◆ HOW TO COMPLETE THIS TASK
Search the listing for the string "pencil". Copy every line that has it.
>>>
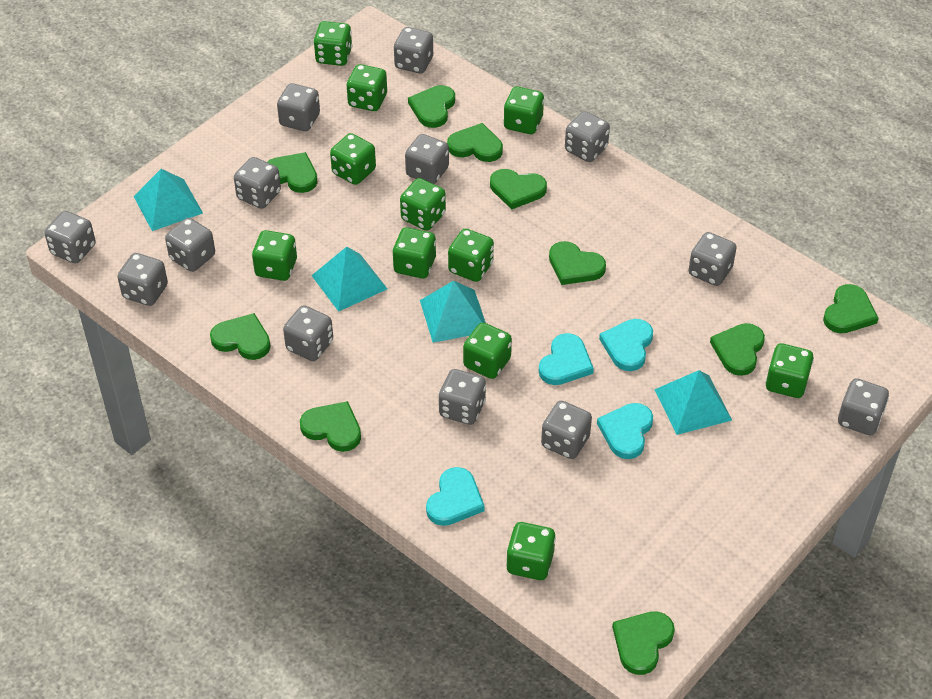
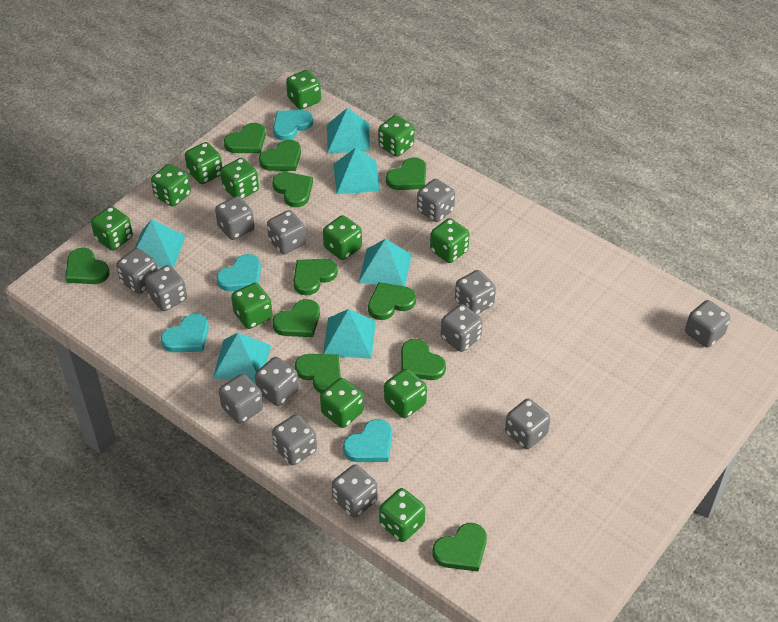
green dice: 11 -> 12
green heart: 10 -> 11
turquoise pyramid: 4 -> 6

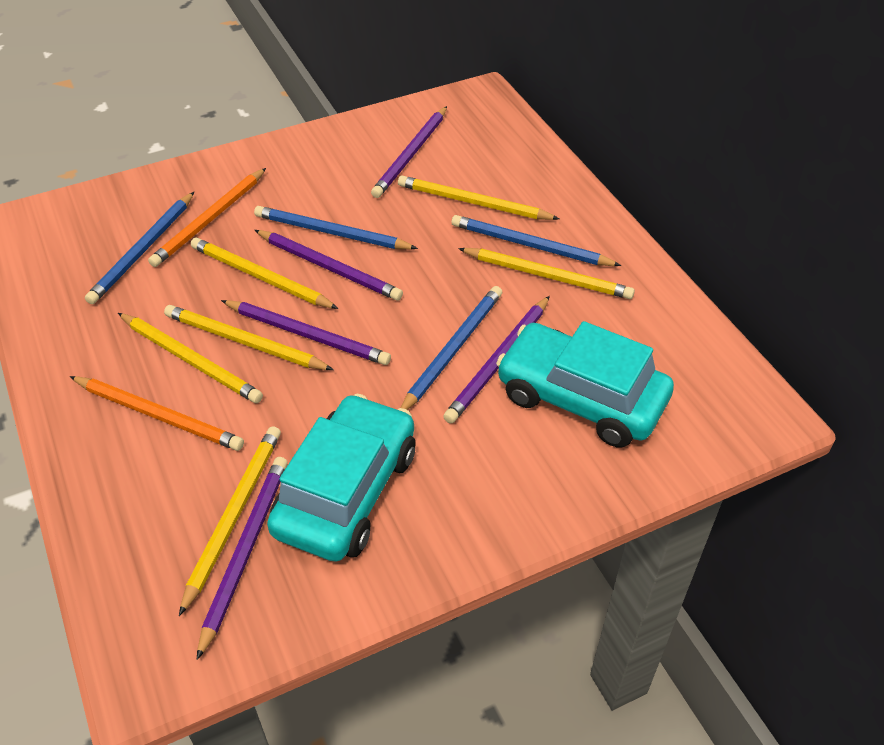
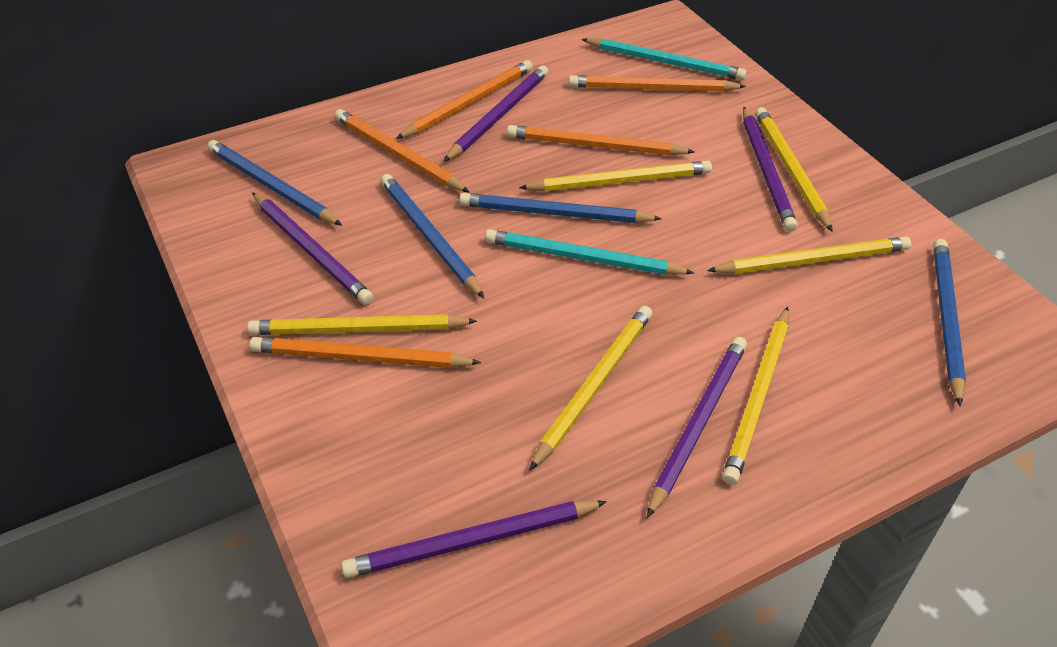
orange pencil: 2 -> 5
turquoise car: 2 -> 0
turquoise pencil: 0 -> 2

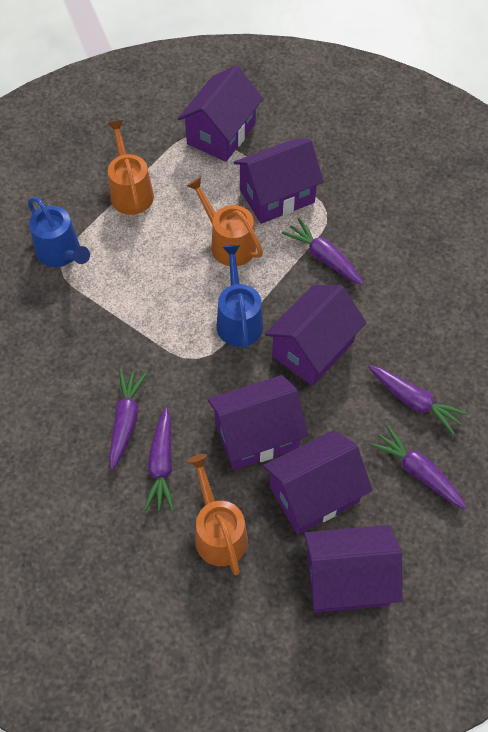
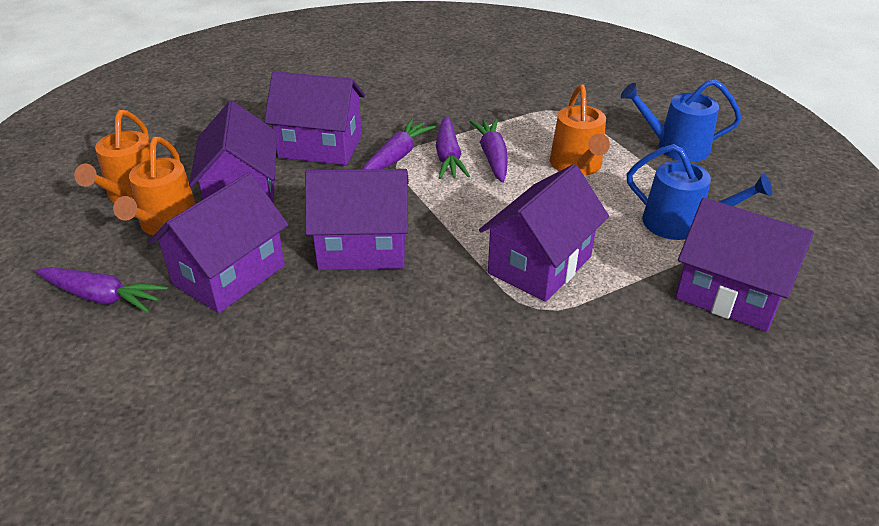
purple carrot: 5 -> 4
<<<
◆ RESPONSE AREA
orange pencil: 2 -> 5
turquoise pencil: 0 -> 2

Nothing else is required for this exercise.